(Object change listings)
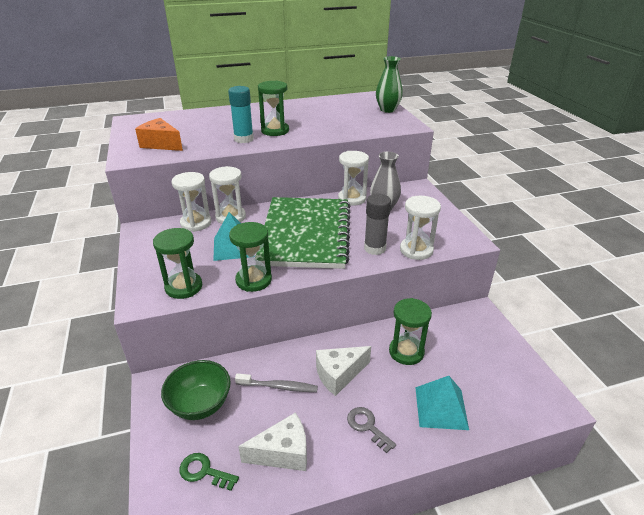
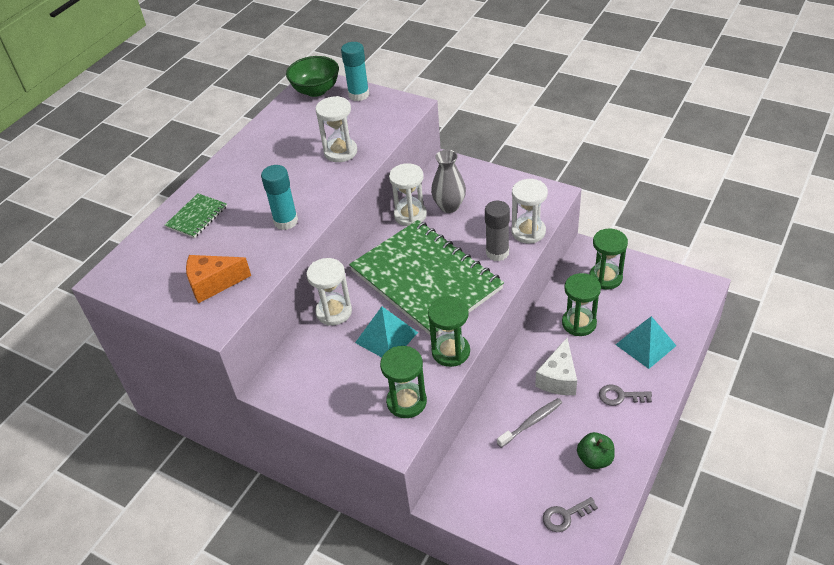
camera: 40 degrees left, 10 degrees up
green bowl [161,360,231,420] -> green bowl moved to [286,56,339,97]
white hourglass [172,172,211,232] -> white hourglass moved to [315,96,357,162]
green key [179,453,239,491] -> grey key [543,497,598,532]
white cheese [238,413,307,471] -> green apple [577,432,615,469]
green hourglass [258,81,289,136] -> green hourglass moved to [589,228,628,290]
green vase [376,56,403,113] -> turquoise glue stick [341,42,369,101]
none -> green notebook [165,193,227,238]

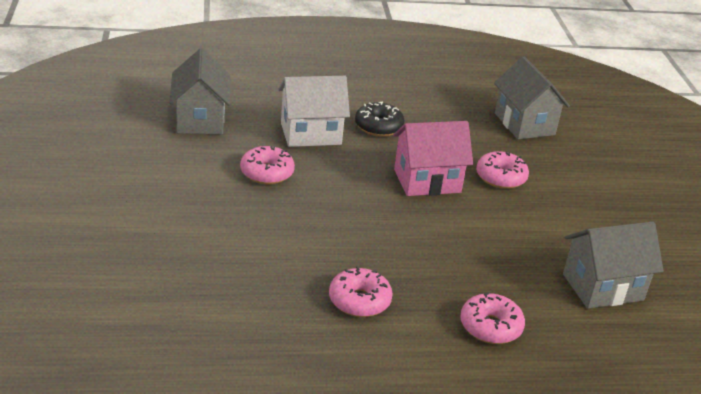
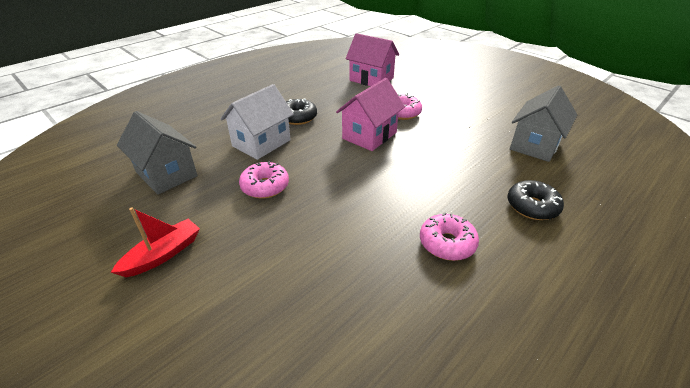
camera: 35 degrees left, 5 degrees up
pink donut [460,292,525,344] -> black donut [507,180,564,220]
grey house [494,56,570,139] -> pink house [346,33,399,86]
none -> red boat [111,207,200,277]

Exercise prompt: What you write out is the stretch of entries from the line containing "green vase [376,56,403,113]" to the line containing "grey house [494,56,570,139]", word for word, with both end lines and no pictures.

Answer to this task:
green vase [376,56,403,113] -> turquoise glue stick [341,42,369,101]
none -> green notebook [165,193,227,238]

camera: 35 degrees left, 5 degrees up
pink donut [460,292,525,344] -> black donut [507,180,564,220]
grey house [494,56,570,139] -> pink house [346,33,399,86]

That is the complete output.